*TASK TO COMPLETE*. Look below for the line holding "(695, 193) = (611, 282): grey" and the line holding "(754, 367) = (528, 426): orange". Transcribe exactly those lines and all lines between them, nothing more.

*MATERIAL TO PROCESS*.
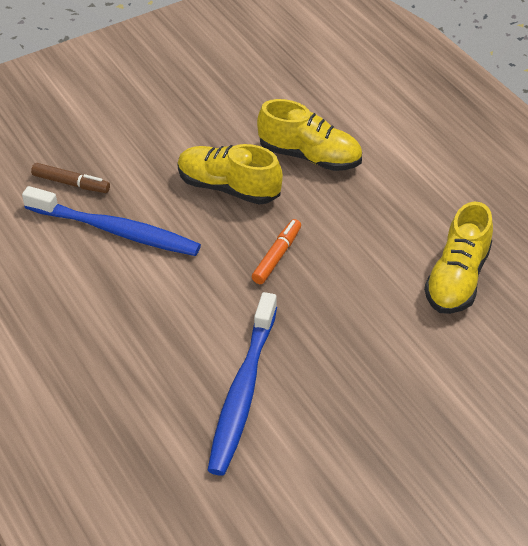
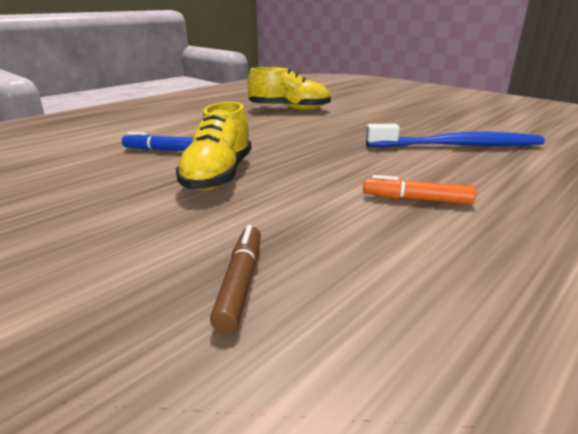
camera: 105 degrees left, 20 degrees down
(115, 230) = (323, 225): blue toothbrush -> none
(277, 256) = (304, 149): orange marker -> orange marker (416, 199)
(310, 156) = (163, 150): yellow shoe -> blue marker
* * *
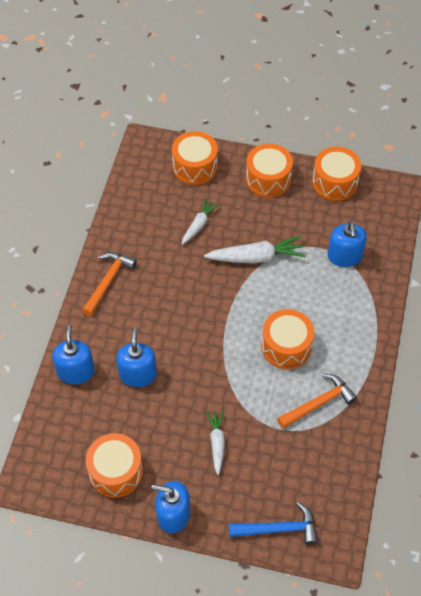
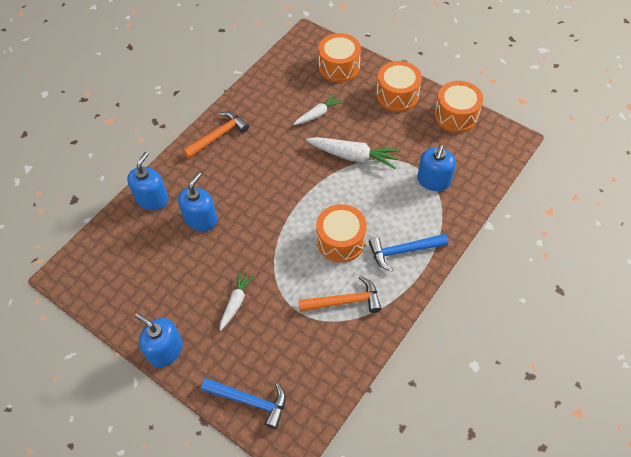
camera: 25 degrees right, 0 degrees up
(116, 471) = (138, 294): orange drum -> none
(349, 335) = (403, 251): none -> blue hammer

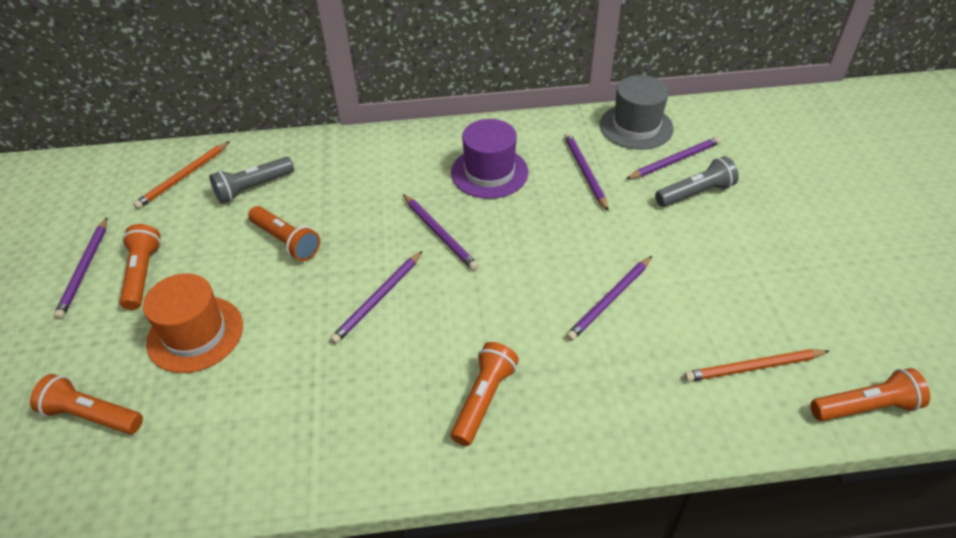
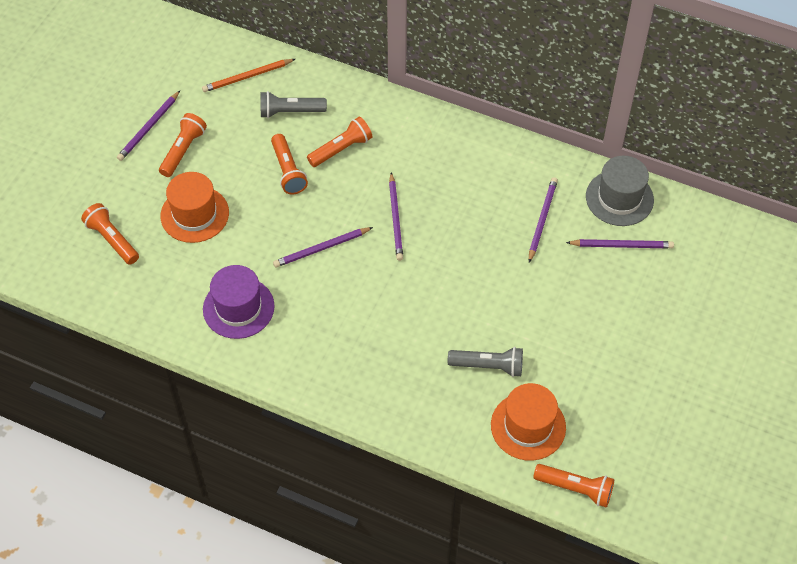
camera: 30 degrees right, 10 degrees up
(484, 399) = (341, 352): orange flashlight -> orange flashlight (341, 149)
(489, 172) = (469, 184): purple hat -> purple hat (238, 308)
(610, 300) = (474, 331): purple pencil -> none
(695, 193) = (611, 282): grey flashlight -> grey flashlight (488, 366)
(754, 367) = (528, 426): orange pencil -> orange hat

*PROBLEM SOLUTION*.
(695, 193) = (611, 282): grey flashlight -> grey flashlight (488, 366)
(754, 367) = (528, 426): orange pencil -> orange hat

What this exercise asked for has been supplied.